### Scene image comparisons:
┌──
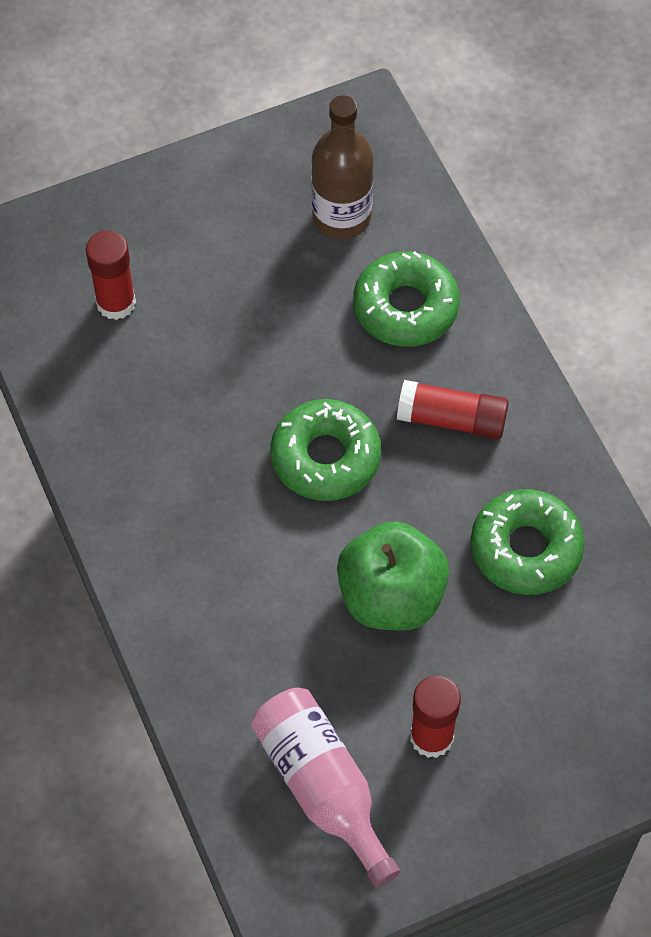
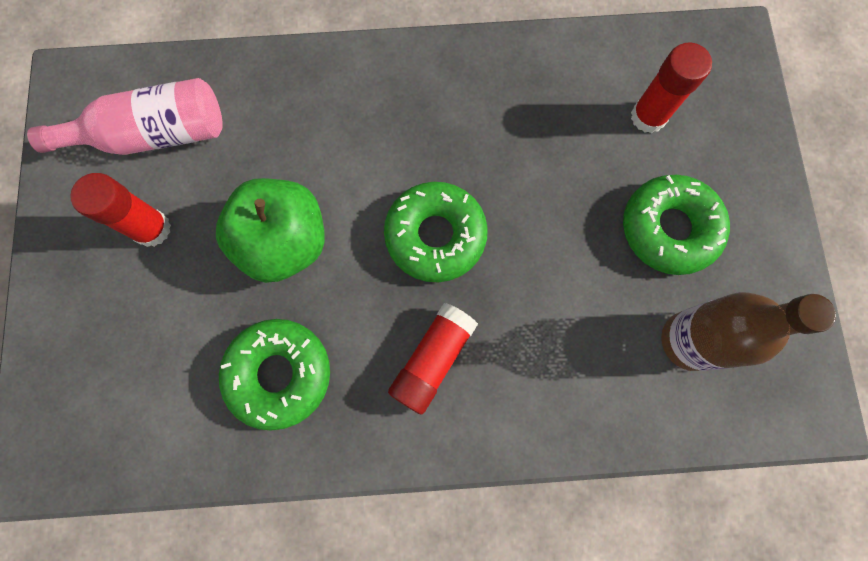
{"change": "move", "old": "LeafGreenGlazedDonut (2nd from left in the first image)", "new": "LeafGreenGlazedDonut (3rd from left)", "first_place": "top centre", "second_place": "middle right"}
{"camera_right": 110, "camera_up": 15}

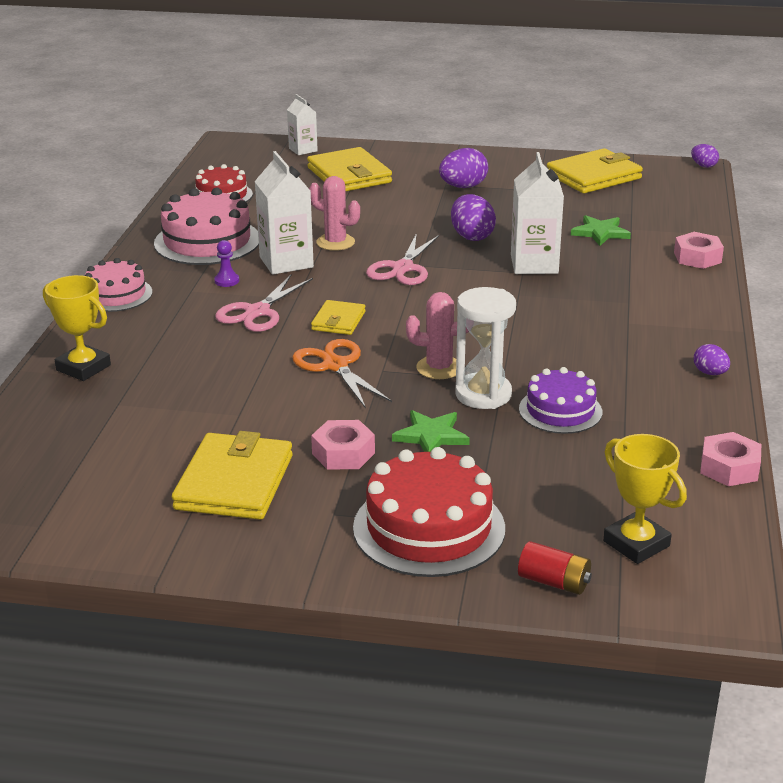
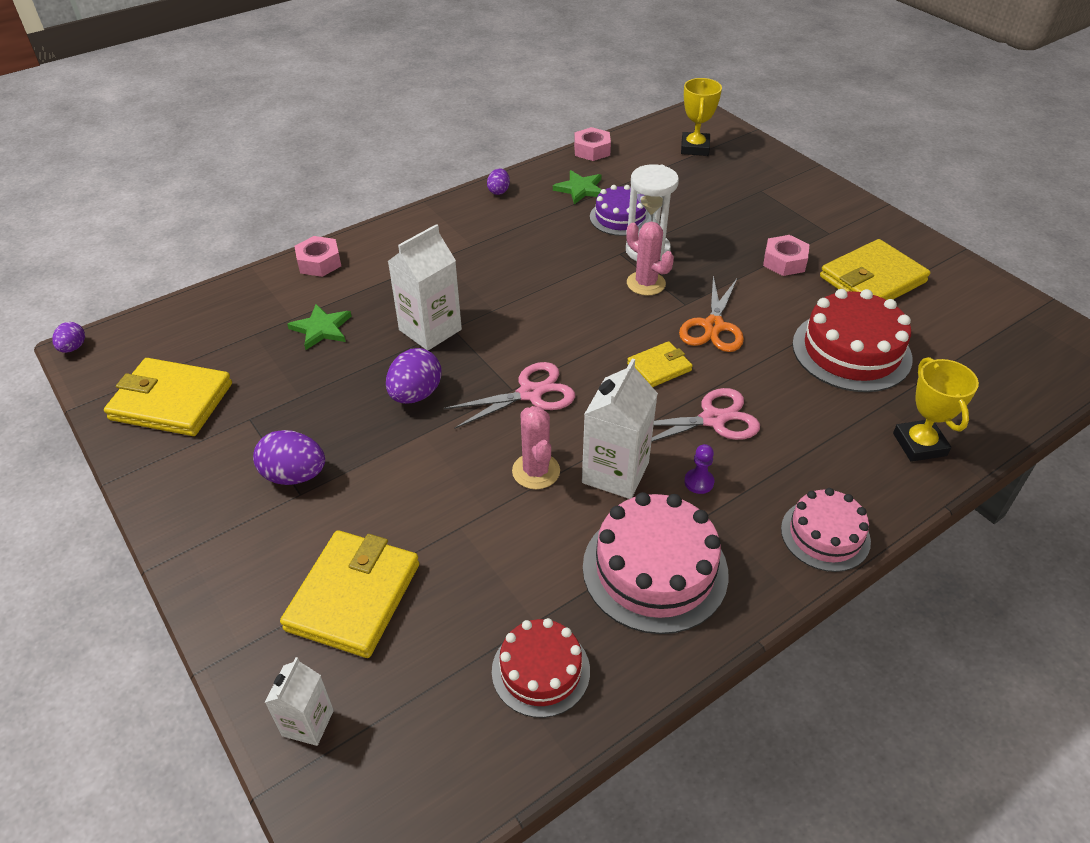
{"change": "delete", "old": "RedPowerCell", "first_place": "bottom right"}
{"change": "move", "old": "RedLayerCake (2nd from left)", "first_place": "centre", "second_place": "middle right"}
{"change": "move", "old": "LeafGreenFivePointedStar (1st from left in the first image)", "new": "LeafGreenFivePointedStar (2nd from left)", "first_place": "centre", "second_place": "top centre"}
{"camera_right": -135, "camera_up": 15}

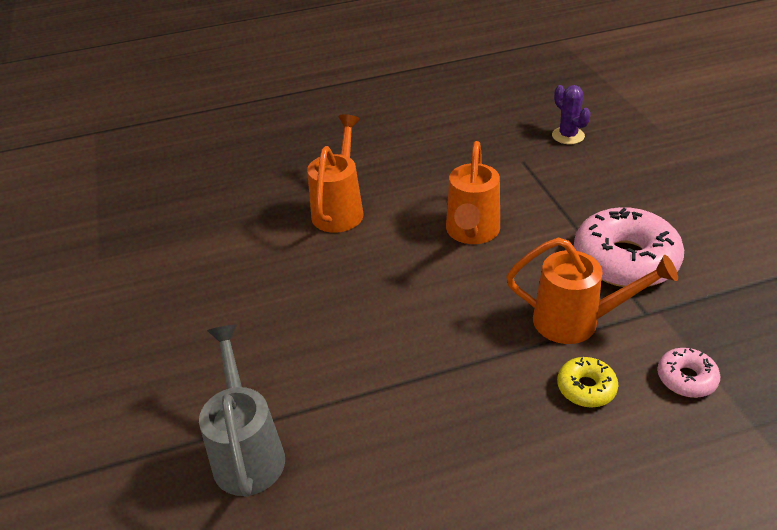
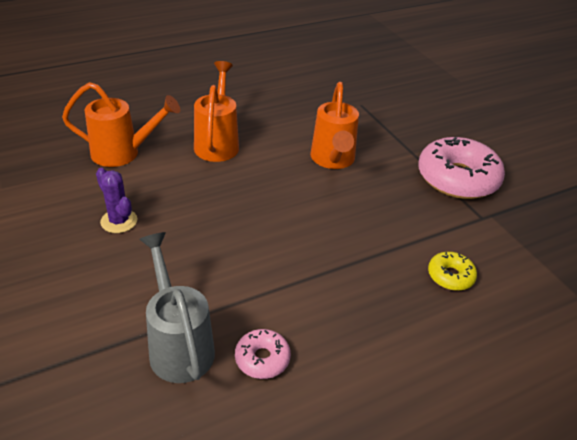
{"change": "move", "old": "BrightOrangeSprinklingCan (3rd from left in the first image)", "new": "BrightOrangeSprinklingCan (1st from left)", "first_place": "middle right", "second_place": "top left"}
{"change": "move", "old": "PurplePricklyPlant", "first_place": "top right", "second_place": "middle left"}
{"change": "move", "old": "RosePinkGlazedDonut (2nd from left in the first image)", "new": "RosePinkGlazedDonut (1st from left)", "first_place": "bottom right", "second_place": "bottom centre"}
{"camera_right": -15, "camera_up": 0}

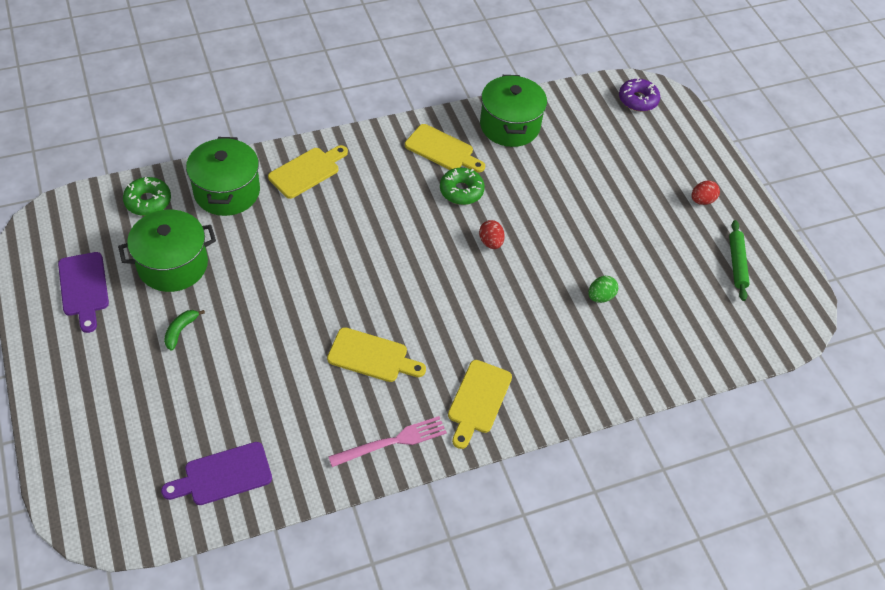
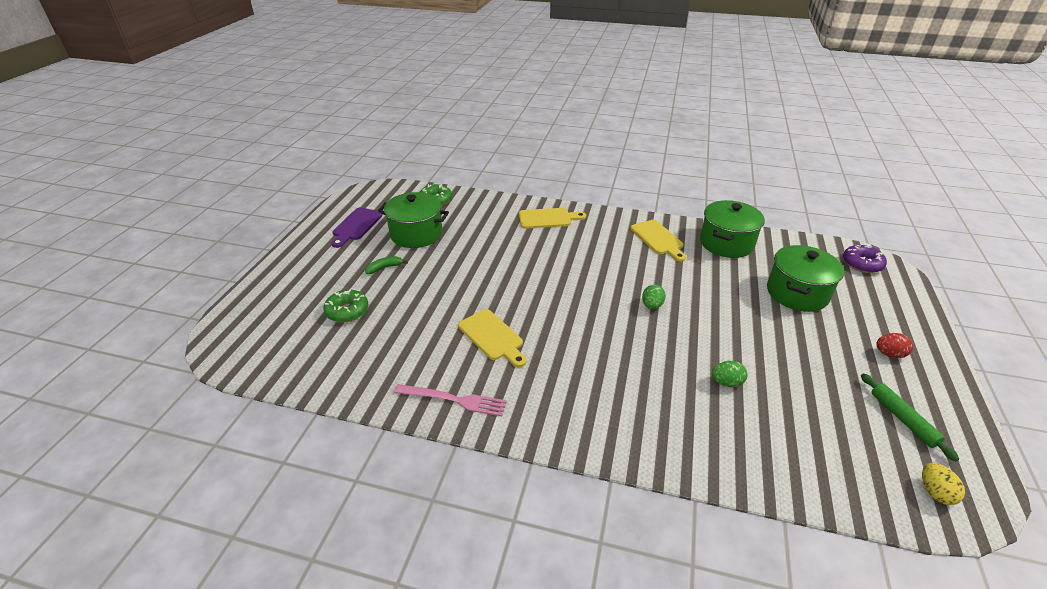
{"change": "delete", "old": "PurpleCuttingBoard (2nd from left)", "first_place": "bottom left"}
{"change": "delete", "old": "YellowCuttingBoard (4th from left)", "first_place": "bottom centre"}
{"change": "insert", "new": "YellowEggShape", "second_place": "bottom right"}
{"change": "move", "old": "LeafGreenPot (2nd from left in the first image)", "new": "LeafGreenPot (3rd from left)", "first_place": "top left", "second_place": "middle right"}
{"change": "move", "old": "LeafGreenGlazedDonut (2nd from left in the first image)", "new": "LeafGreenGlazedDonut (1st from left)", "first_place": "top centre", "second_place": "middle left"}
{"change": "recolor", "old": "RedEggShape (1st from left)", "new": "LeafGreenEggShape (1st from left)", "first_place": "centre", "second_place": "centre"}
{"change": "rotate", "old": "LeafGreenPastryRoller", "first_place": "middle right", "second_place": "bottom right", "degrees": -60}
{"camera_right": 40, "camera_up": -15}

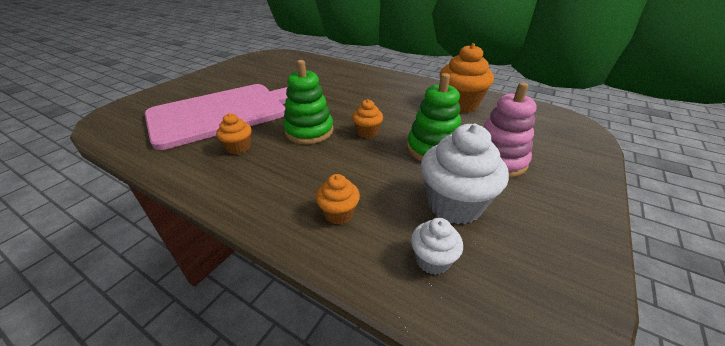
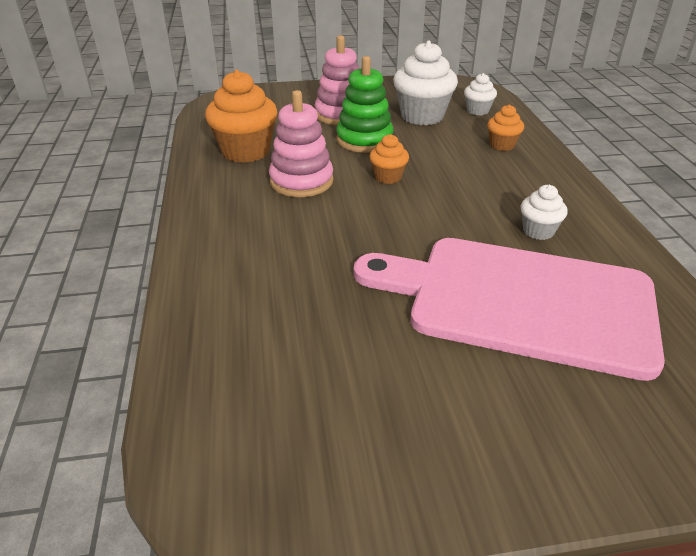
{"change": "delete", "old": "LeafGreenStackingRings (1st from left)", "first_place": "top centre"}
{"change": "insert", "new": "RosePinkStackingRings (1st from left)", "second_place": "top centre"}
{"change": "recolor", "old": "BrightOrangeFairyCake (1st from left)", "new": "SnowWhiteFairyCake (3rd from left)", "first_place": "middle left", "second_place": "middle right"}
{"camera_right": -130, "camera_up": 0}

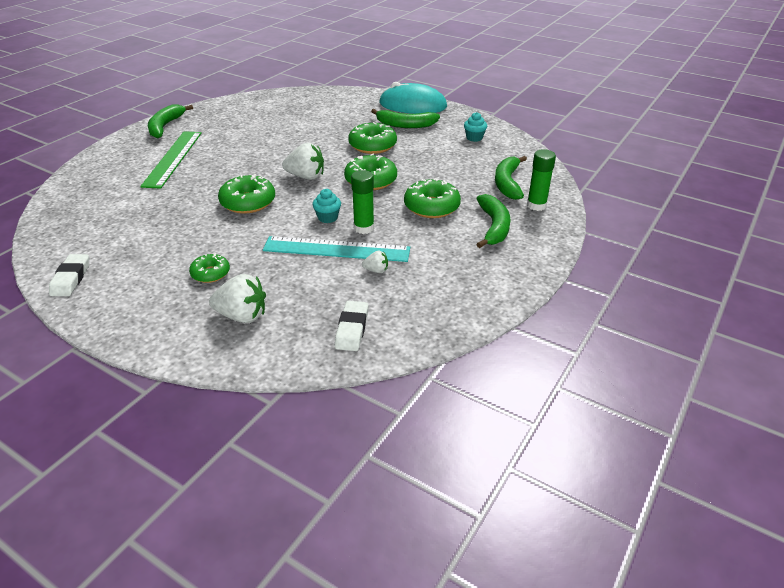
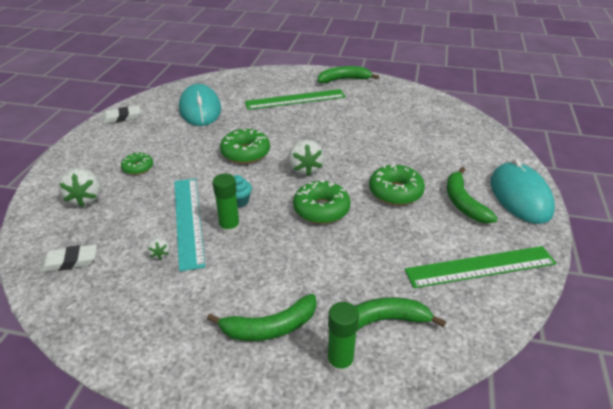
{"change": "delete", "old": "LeafGreenGlazedDonut (5th from left)", "first_place": "centre"}
{"change": "insert", "new": "TealPcMouse (1st from left)", "second_place": "top left"}
{"change": "replace", "old": "TealFairyCake (2nd from left)", "new": "LeafGreenMeasuringStick (2nd from left)", "first_place": "top centre", "second_place": "middle right"}
{"camera_right": 70, "camera_up": 0}

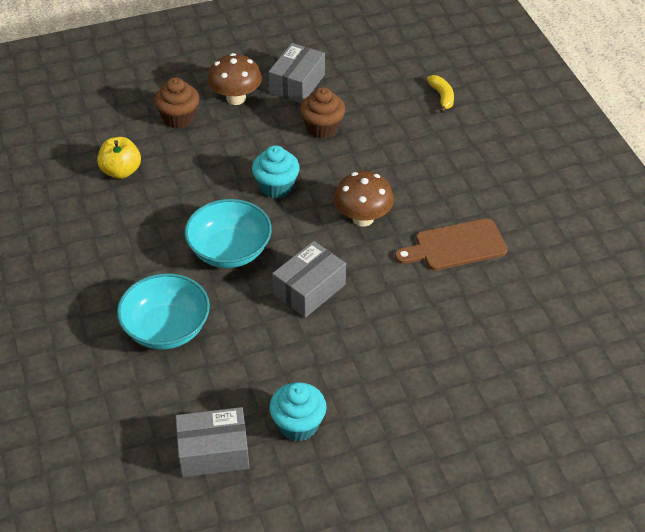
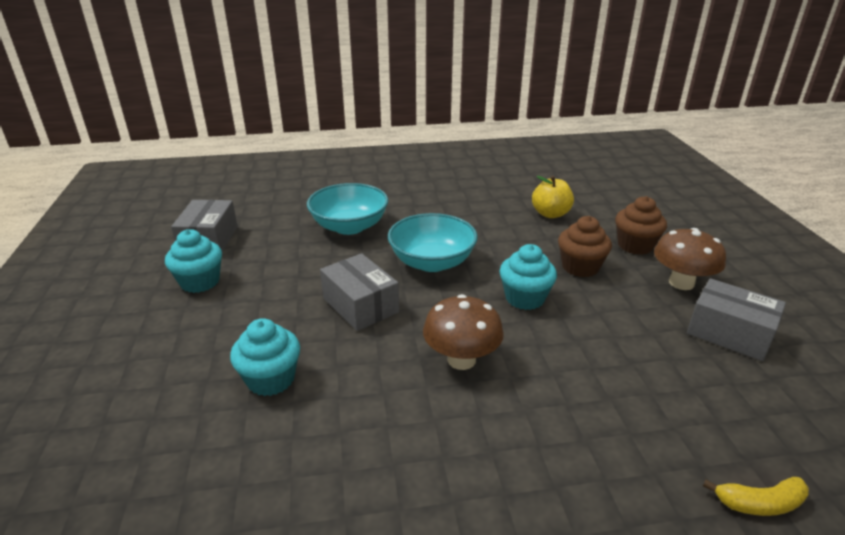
{"change": "delete", "old": "RussetCuttingBoard", "first_place": "middle right"}
{"change": "insert", "new": "TealFairyCake (2nd from left)", "second_place": "bottom left"}
{"change": "move", "old": "RussetFairyCake (2nd from left in the first image)", "new": "RussetFairyCake (1st from left)", "first_place": "top centre", "second_place": "middle right"}
{"camera_right": 100, "camera_up": -15}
└──
Please print all the lines above exactly as given and leave out every picture.

### ANSWER BOX:
{"change": "move", "old": "LeafGreenGlazedDonut (2nd from left in the first image)", "new": "LeafGreenGlazedDonut (3rd from left)", "first_place": "top centre", "second_place": "middle right"}
{"camera_right": 110, "camera_up": 15}

{"change": "delete", "old": "RedPowerCell", "first_place": "bottom right"}
{"change": "move", "old": "RedLayerCake (2nd from left)", "first_place": "centre", "second_place": "middle right"}
{"change": "move", "old": "LeafGreenFivePointedStar (1st from left in the first image)", "new": "LeafGreenFivePointedStar (2nd from left)", "first_place": "centre", "second_place": "top centre"}
{"camera_right": -135, "camera_up": 15}

{"change": "move", "old": "BrightOrangeSprinklingCan (3rd from left in the first image)", "new": "BrightOrangeSprinklingCan (1st from left)", "first_place": "middle right", "second_place": "top left"}
{"change": "move", "old": "PurplePricklyPlant", "first_place": "top right", "second_place": "middle left"}
{"change": "move", "old": "RosePinkGlazedDonut (2nd from left in the first image)", "new": "RosePinkGlazedDonut (1st from left)", "first_place": "bottom right", "second_place": "bottom centre"}
{"camera_right": -15, "camera_up": 0}

{"change": "delete", "old": "PurpleCuttingBoard (2nd from left)", "first_place": "bottom left"}
{"change": "delete", "old": "YellowCuttingBoard (4th from left)", "first_place": "bottom centre"}
{"change": "insert", "new": "YellowEggShape", "second_place": "bottom right"}
{"change": "move", "old": "LeafGreenPot (2nd from left in the first image)", "new": "LeafGreenPot (3rd from left)", "first_place": "top left", "second_place": "middle right"}
{"change": "move", "old": "LeafGreenGlazedDonut (2nd from left in the first image)", "new": "LeafGreenGlazedDonut (1st from left)", "first_place": "top centre", "second_place": "middle left"}
{"change": "recolor", "old": "RedEggShape (1st from left)", "new": "LeafGreenEggShape (1st from left)", "first_place": "centre", "second_place": "centre"}
{"change": "rotate", "old": "LeafGreenPastryRoller", "first_place": "middle right", "second_place": "bottom right", "degrees": -60}
{"camera_right": 40, "camera_up": -15}

{"change": "delete", "old": "LeafGreenStackingRings (1st from left)", "first_place": "top centre"}
{"change": "insert", "new": "RosePinkStackingRings (1st from left)", "second_place": "top centre"}
{"change": "recolor", "old": "BrightOrangeFairyCake (1st from left)", "new": "SnowWhiteFairyCake (3rd from left)", "first_place": "middle left", "second_place": "middle right"}
{"camera_right": -130, "camera_up": 0}

{"change": "delete", "old": "LeafGreenGlazedDonut (5th from left)", "first_place": "centre"}
{"change": "insert", "new": "TealPcMouse (1st from left)", "second_place": "top left"}
{"change": "replace", "old": "TealFairyCake (2nd from left)", "new": "LeafGreenMeasuringStick (2nd from left)", "first_place": "top centre", "second_place": "middle right"}
{"camera_right": 70, "camera_up": 0}

{"change": "delete", "old": "RussetCuttingBoard", "first_place": "middle right"}
{"change": "insert", "new": "TealFairyCake (2nd from left)", "second_place": "bottom left"}
{"change": "move", "old": "RussetFairyCake (2nd from left in the first image)", "new": "RussetFairyCake (1st from left)", "first_place": "top centre", "second_place": "middle right"}
{"camera_right": 100, "camera_up": -15}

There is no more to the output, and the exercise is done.